■ TRY IT
Drop every picture, then transcribe the remaining data exactly.

■ DATA
------------------------------

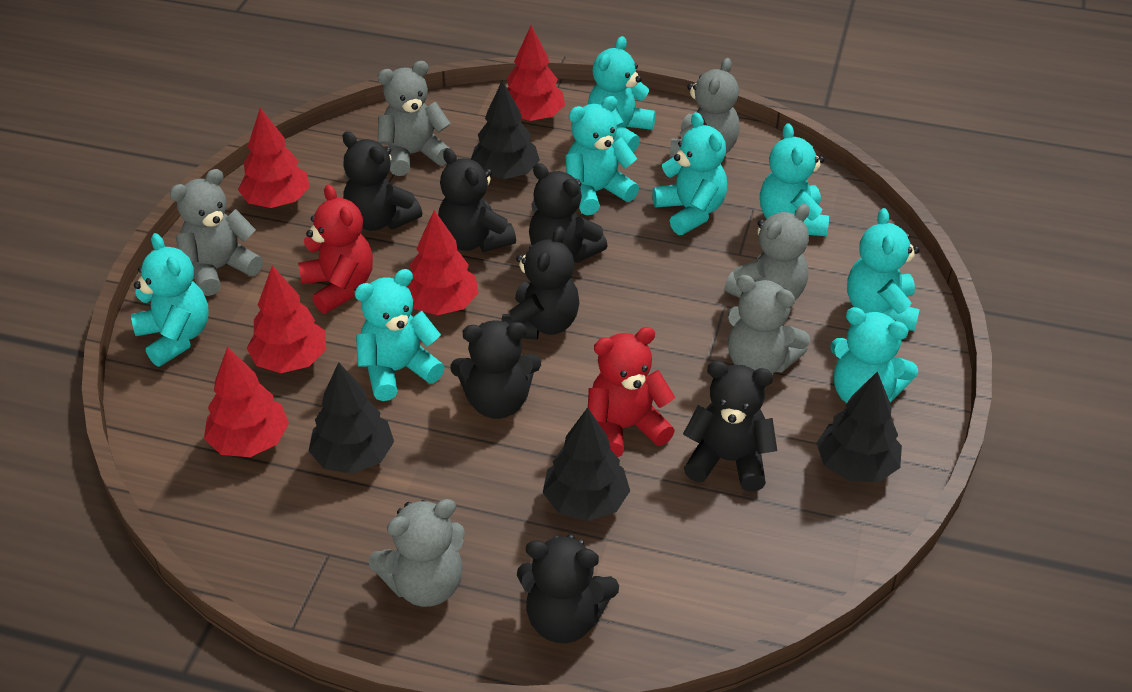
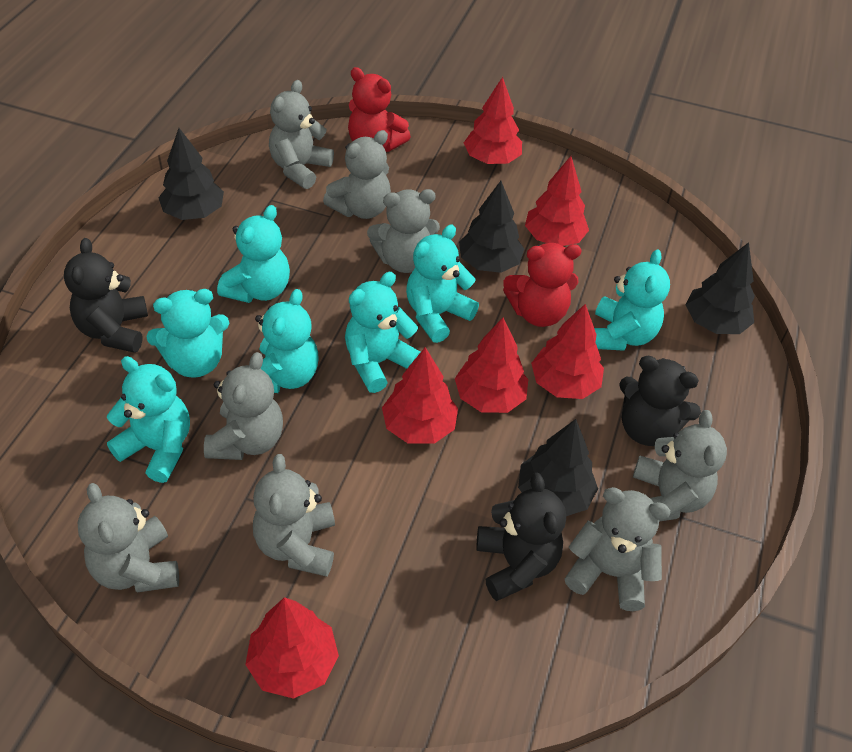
black teddy bear: 7 -> 3
grey teddy bear: 6 -> 8
red tree: 5 -> 6
turquoise teddy bear: 8 -> 7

------------------------------

■ REPLY
black teddy bear: 7 -> 3
grey teddy bear: 6 -> 8
red tree: 5 -> 6
turquoise teddy bear: 8 -> 7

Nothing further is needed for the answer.